---------- Input data

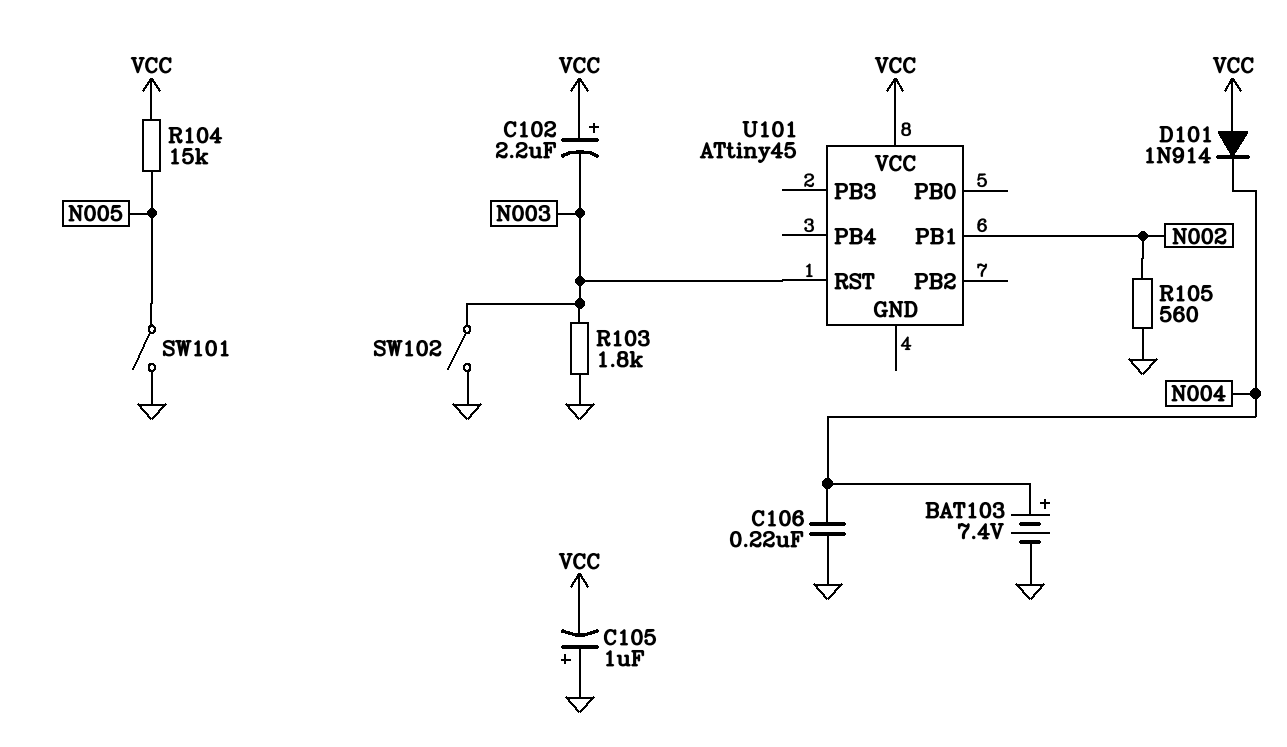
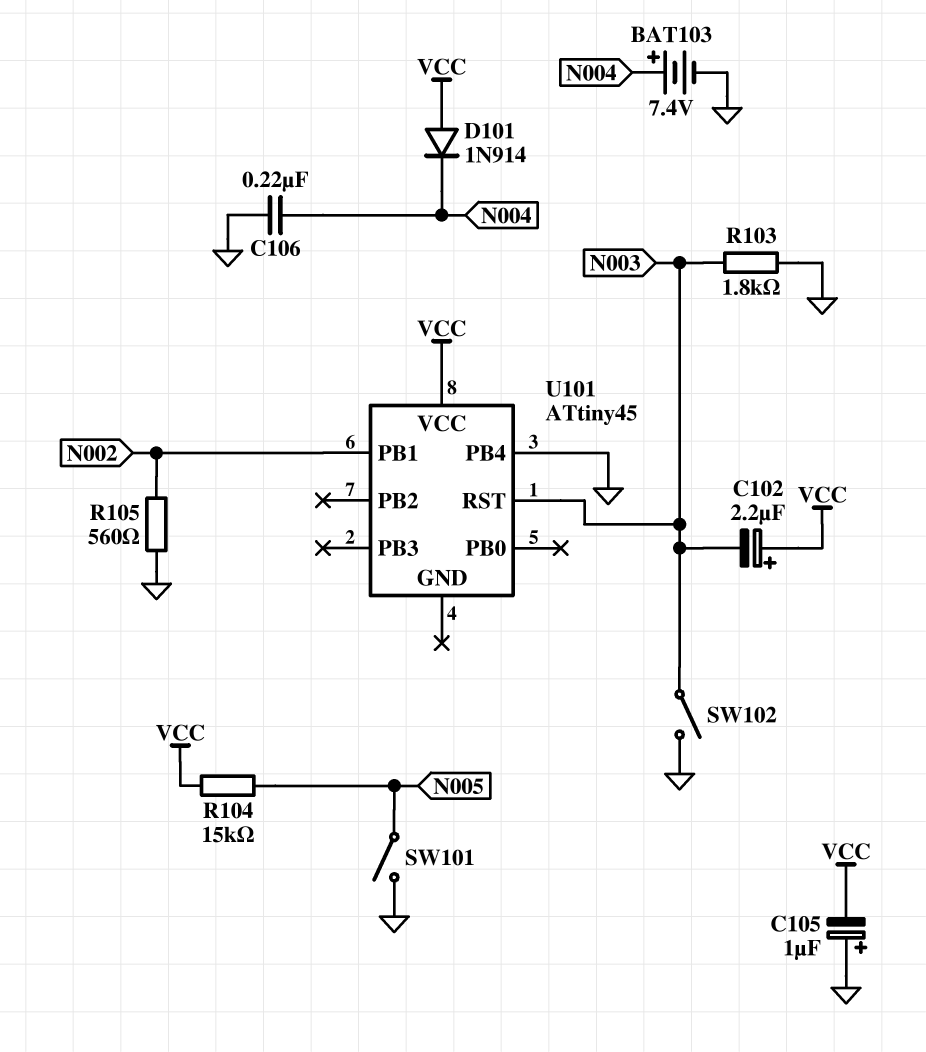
U101 pin PB4: none -> GND

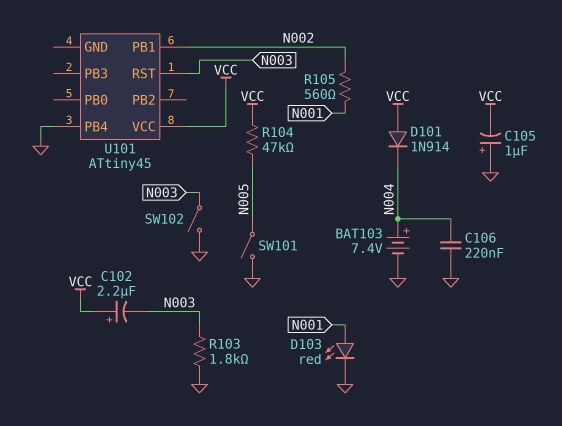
D103: none -> LED red (A N001, K GND)
R104: 15k (N005, VCC) -> 47k (N005, VCC)
R105: 560 (GND, N002) -> 560 (N001, N002)

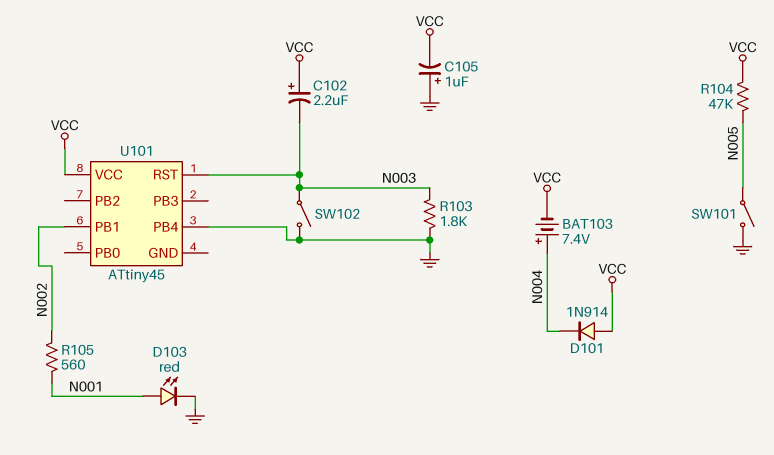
BAT103: 7.4V (plus N004, minus GND) -> 7.4V (plus N004, minus VCC)
C106: 220nF (GND, N004) -> none

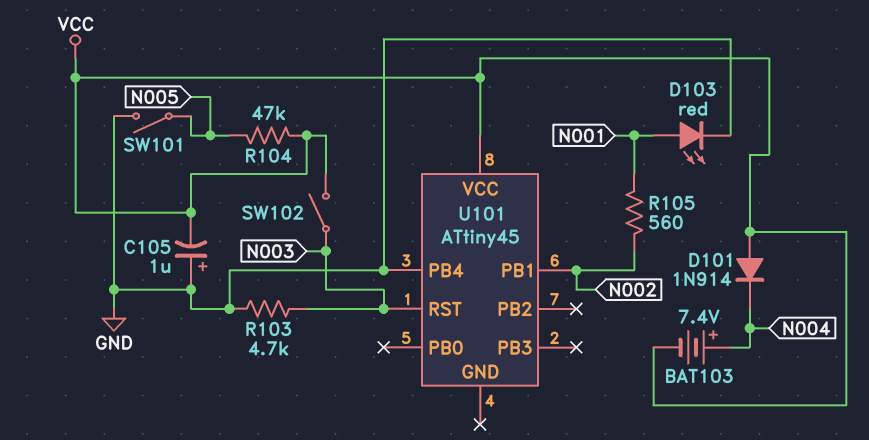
C102: 2.2uF (plus VCC, minus N003) -> none
R103: 1.8k (GND, N003) -> 4.7k (GND, N003)
SW102: switch (GND, N003) -> switch (N003, VCC)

--------------------

● **Work to be completed**
Among the entries above, which lines include "none"? List them all.

● **Written solution**
U101 pin PB4: none -> GND
D103: none -> LED red (A N001, K GND)
C106: 220nF (GND, N004) -> none
C102: 2.2uF (plus VCC, minus N003) -> none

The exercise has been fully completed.